- [Task requirements]: Write out the lines of the material below, starting at its beginning and ending at the line that contains "purple line: moved 1", with both ends included. Leave the pictures out of your answer.

Recorded data
^^^^^^^^^^^^^^^^

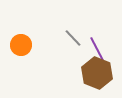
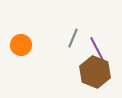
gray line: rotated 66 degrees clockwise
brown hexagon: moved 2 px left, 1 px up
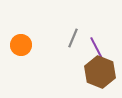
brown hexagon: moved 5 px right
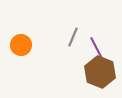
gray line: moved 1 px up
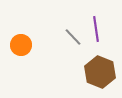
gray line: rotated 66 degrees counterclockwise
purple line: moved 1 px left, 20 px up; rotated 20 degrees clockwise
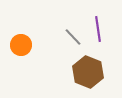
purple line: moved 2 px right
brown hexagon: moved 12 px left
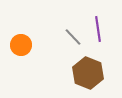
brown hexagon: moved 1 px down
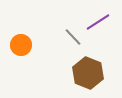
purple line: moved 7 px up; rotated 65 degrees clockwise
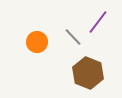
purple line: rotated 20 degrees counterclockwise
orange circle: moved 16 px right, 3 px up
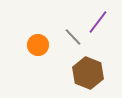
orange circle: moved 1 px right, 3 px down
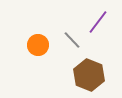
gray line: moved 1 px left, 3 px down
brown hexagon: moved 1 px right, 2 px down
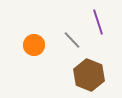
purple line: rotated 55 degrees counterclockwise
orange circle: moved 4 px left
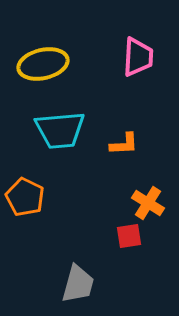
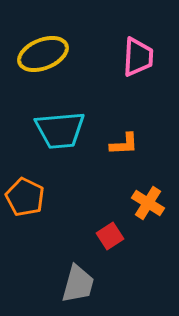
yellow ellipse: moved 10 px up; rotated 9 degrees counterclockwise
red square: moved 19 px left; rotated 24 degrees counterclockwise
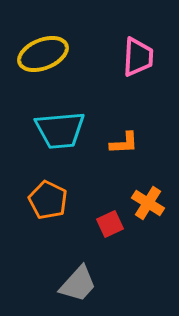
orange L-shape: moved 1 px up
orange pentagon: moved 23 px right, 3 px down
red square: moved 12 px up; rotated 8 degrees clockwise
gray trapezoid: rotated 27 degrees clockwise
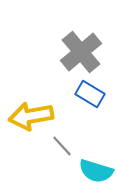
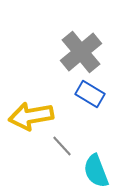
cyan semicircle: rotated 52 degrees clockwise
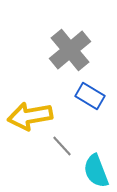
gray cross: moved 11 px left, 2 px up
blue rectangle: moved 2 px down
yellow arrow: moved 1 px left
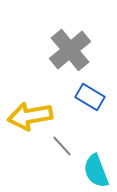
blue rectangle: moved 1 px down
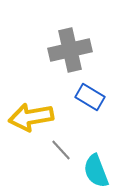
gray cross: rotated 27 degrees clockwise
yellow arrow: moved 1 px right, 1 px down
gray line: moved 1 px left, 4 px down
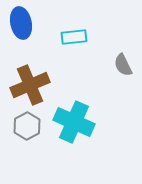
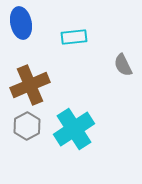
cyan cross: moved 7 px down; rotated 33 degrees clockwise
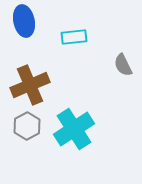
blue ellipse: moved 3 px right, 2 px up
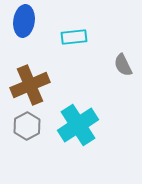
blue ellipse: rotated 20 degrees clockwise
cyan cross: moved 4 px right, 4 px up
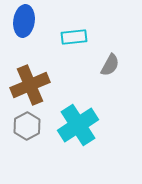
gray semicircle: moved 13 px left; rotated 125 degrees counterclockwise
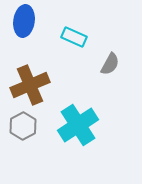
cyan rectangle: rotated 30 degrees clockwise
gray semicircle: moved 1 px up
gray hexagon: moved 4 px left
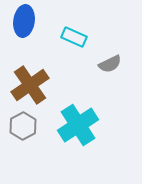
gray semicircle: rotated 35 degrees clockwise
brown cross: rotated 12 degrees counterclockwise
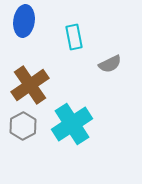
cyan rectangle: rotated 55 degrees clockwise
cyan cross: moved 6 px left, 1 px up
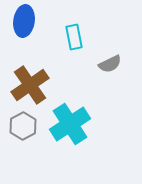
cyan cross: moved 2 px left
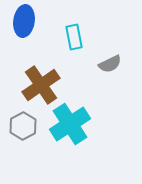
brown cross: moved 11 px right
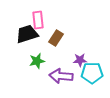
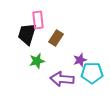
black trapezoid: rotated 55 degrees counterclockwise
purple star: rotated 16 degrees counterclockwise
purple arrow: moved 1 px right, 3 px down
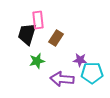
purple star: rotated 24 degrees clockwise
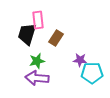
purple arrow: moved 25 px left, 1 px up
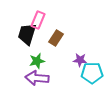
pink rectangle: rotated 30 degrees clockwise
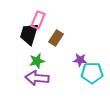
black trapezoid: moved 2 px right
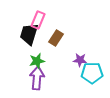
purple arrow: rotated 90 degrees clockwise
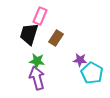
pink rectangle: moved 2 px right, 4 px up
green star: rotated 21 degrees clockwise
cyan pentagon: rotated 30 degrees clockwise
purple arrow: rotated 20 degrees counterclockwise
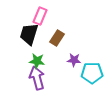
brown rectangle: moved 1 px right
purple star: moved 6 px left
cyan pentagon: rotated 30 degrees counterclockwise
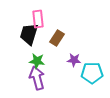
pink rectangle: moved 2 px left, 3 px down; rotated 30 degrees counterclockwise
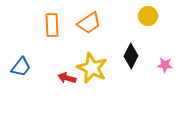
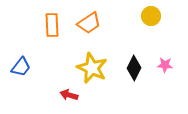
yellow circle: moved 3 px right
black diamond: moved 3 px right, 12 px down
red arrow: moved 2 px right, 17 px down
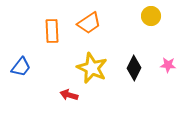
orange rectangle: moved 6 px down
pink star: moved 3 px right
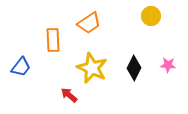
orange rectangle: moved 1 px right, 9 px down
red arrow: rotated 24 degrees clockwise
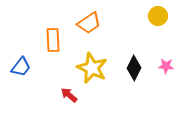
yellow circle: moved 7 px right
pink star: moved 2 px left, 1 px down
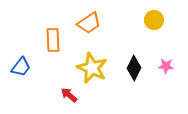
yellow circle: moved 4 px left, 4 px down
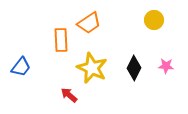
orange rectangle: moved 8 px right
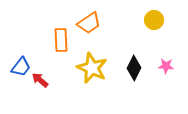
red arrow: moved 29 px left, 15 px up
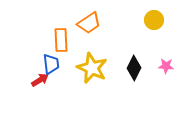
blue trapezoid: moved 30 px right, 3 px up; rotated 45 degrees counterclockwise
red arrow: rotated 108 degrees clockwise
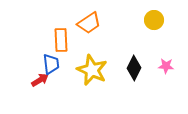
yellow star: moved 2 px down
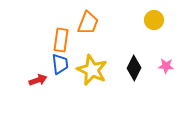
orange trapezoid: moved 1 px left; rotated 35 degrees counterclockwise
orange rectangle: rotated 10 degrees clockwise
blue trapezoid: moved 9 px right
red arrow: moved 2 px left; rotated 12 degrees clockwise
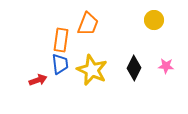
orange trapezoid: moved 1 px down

^^^^^^^^^^^^^^^^

- [The response]:
gray line: rotated 66 degrees clockwise
brown hexagon: moved 2 px left, 1 px up
brown hexagon: moved 5 px right
gray line: moved 1 px up
gray line: rotated 66 degrees counterclockwise
purple line: moved 1 px left, 20 px up; rotated 20 degrees clockwise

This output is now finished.